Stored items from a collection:
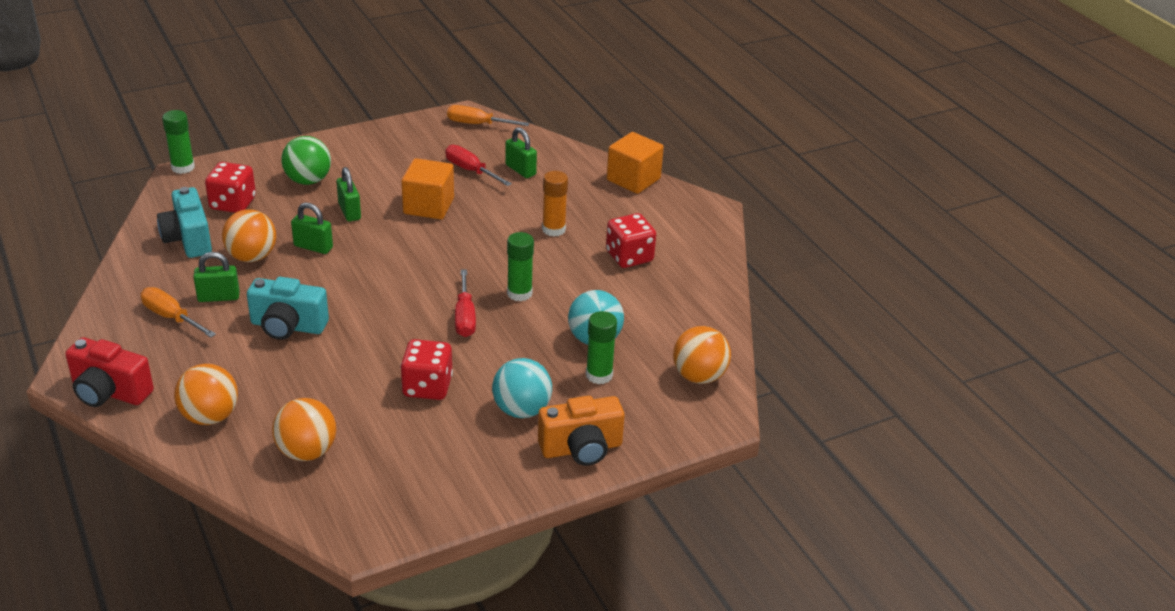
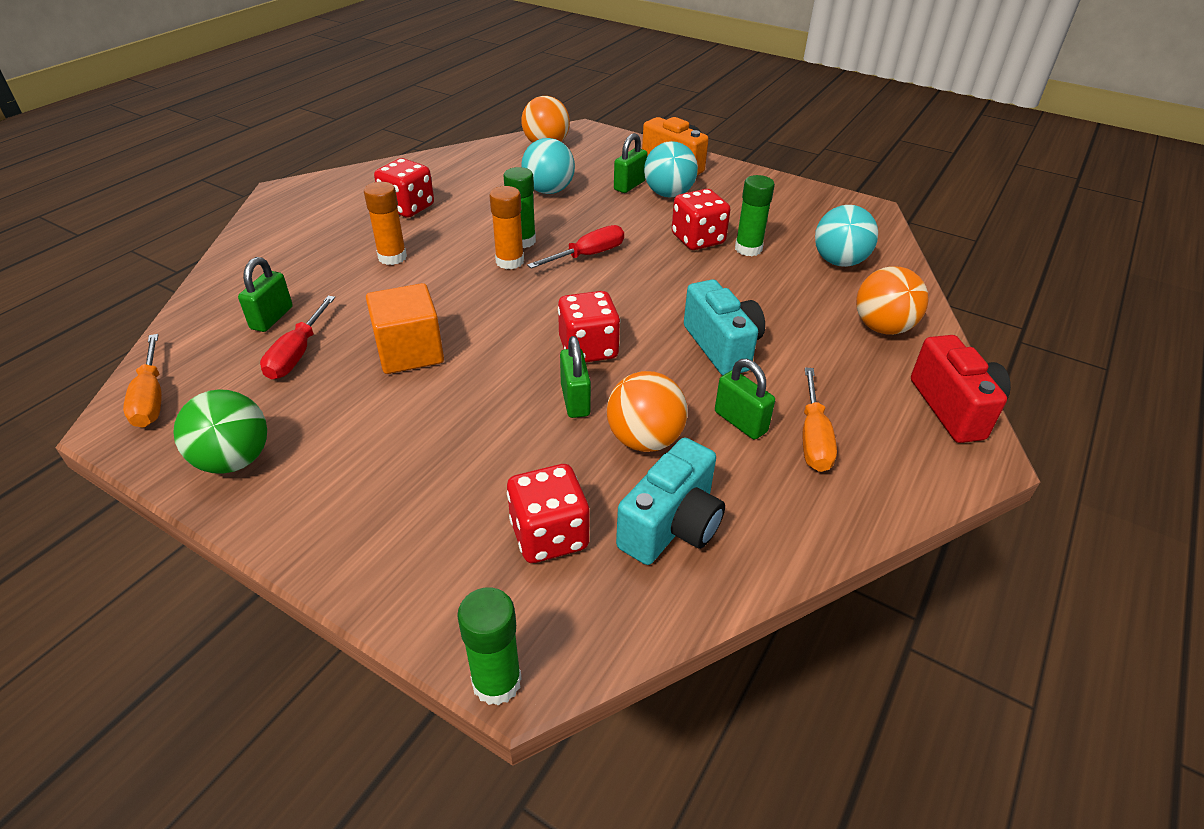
camera: 120 degrees left, 5 degrees up
(307, 452) = (839, 262): orange ball -> turquoise ball
(308, 180) = (425, 489): green ball -> green ball (234, 460)
(349, 212) = (474, 409): green padlock -> green padlock (629, 185)
(353, 270) = (588, 349): none -> red dice
(494, 277) = (510, 261): none -> orange glue stick
(599, 375) = (590, 178): green glue stick -> green glue stick (748, 249)
(633, 179) = (249, 242): orange cube -> none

## [REQUIREMENT]
The lines to copy are those in the records above containing the word "green".

## [OUTPUT BELOW]
(308, 180) = (425, 489): green ball -> green ball (234, 460)
(349, 212) = (474, 409): green padlock -> green padlock (629, 185)
(599, 375) = (590, 178): green glue stick -> green glue stick (748, 249)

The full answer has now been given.